WHAT IS NEEDED: Repeat the listing below verbatim, without its images.

GIVEN DATA:
◇ ◇ ◇ ◇ ◇ ◇ ◇
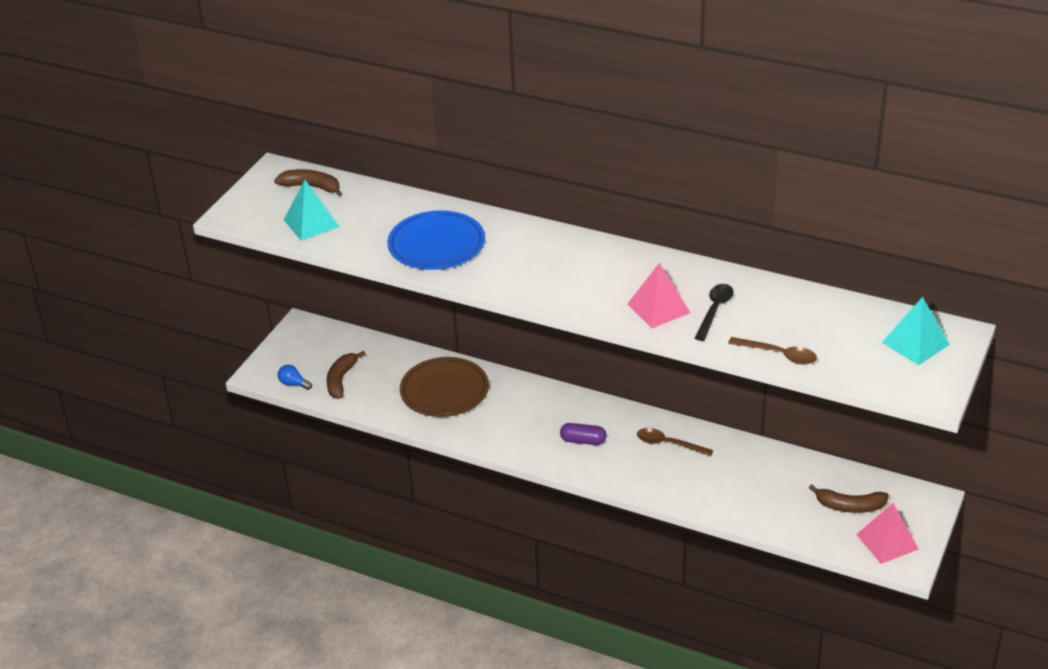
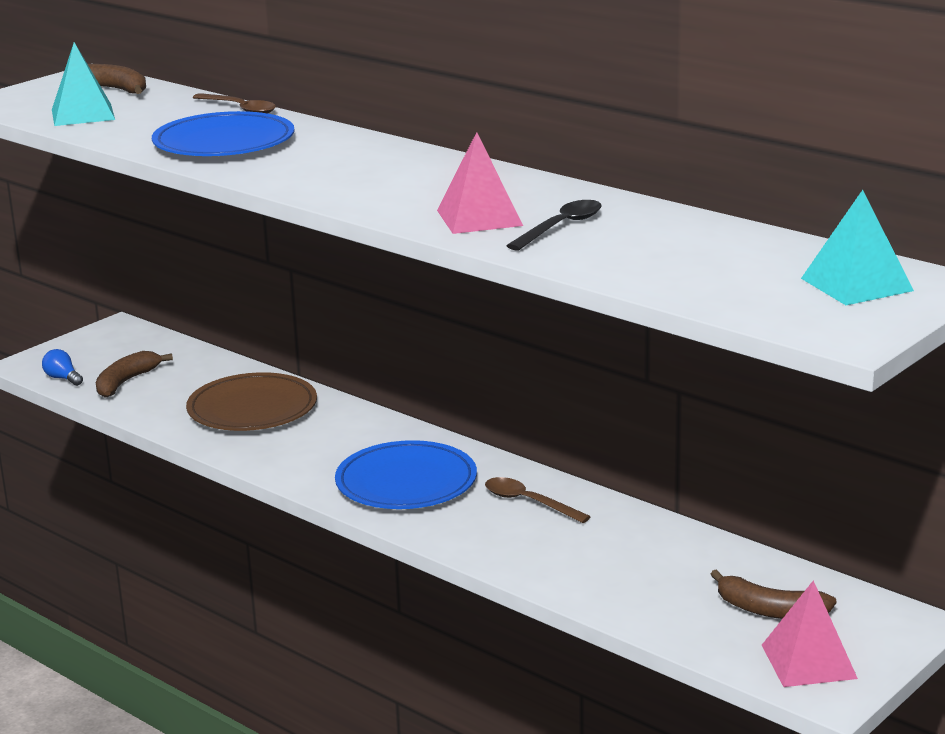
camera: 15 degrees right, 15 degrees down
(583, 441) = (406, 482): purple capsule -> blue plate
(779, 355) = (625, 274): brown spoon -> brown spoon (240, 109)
◇ ◇ ◇ ◇ ◇ ◇ ◇
ANSWER FOR THIS EXERCISE:
camera: 15 degrees right, 15 degrees down
(583, 441) = (406, 482): purple capsule -> blue plate
(779, 355) = (625, 274): brown spoon -> brown spoon (240, 109)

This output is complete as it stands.